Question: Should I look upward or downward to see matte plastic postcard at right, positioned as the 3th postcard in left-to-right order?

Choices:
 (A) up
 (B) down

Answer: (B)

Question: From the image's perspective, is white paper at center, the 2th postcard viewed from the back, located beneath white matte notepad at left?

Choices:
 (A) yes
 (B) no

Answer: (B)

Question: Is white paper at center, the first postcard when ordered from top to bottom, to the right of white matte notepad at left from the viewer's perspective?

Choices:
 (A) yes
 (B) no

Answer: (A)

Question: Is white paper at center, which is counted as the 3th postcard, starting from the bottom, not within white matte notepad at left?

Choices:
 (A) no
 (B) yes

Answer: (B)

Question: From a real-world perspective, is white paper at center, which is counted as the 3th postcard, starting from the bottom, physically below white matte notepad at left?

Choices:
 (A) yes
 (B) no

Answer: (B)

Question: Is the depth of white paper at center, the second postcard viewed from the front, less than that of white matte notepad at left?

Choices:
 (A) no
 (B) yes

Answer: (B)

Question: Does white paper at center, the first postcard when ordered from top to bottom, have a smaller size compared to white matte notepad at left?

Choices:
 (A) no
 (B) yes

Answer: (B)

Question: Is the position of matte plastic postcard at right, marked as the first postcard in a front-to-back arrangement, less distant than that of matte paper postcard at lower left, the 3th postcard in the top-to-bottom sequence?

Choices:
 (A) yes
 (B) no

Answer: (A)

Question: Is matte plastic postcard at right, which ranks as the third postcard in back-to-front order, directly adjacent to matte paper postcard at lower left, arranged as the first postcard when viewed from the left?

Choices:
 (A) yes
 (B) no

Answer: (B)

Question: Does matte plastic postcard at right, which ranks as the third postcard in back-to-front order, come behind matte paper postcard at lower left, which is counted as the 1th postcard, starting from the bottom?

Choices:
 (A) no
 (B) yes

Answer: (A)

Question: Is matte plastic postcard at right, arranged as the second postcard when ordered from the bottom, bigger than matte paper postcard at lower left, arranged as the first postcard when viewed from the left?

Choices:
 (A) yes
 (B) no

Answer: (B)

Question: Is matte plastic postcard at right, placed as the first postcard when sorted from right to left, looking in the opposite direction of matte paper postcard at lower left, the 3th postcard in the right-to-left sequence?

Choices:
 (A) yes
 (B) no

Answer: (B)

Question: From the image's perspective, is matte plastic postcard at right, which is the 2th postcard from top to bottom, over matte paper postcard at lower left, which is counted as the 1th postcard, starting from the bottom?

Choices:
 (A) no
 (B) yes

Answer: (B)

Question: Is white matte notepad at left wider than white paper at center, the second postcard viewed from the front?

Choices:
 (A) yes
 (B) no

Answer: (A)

★ ★ ★

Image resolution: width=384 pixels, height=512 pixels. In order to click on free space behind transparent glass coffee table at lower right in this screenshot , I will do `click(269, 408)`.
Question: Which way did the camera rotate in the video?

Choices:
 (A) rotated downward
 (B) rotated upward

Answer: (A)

★ ★ ★

## Consignes de la tâche
Reproduisez à l'identique les lignes des enregistrements ci-dessus, de la ligne contenant "Question: Is the depth" jusqu'à la ligne contenant "Question: Does white", ces deux lignes incluses.

## Réponse de l'exercice
Question: Is the depth of white paper at center, the second postcard viewed from the front, less than that of white matte notepad at left?

Choices:
 (A) no
 (B) yes

Answer: (B)

Question: Does white paper at center, the first postcard when ordered from top to bottom, have a smaller size compared to white matte notepad at left?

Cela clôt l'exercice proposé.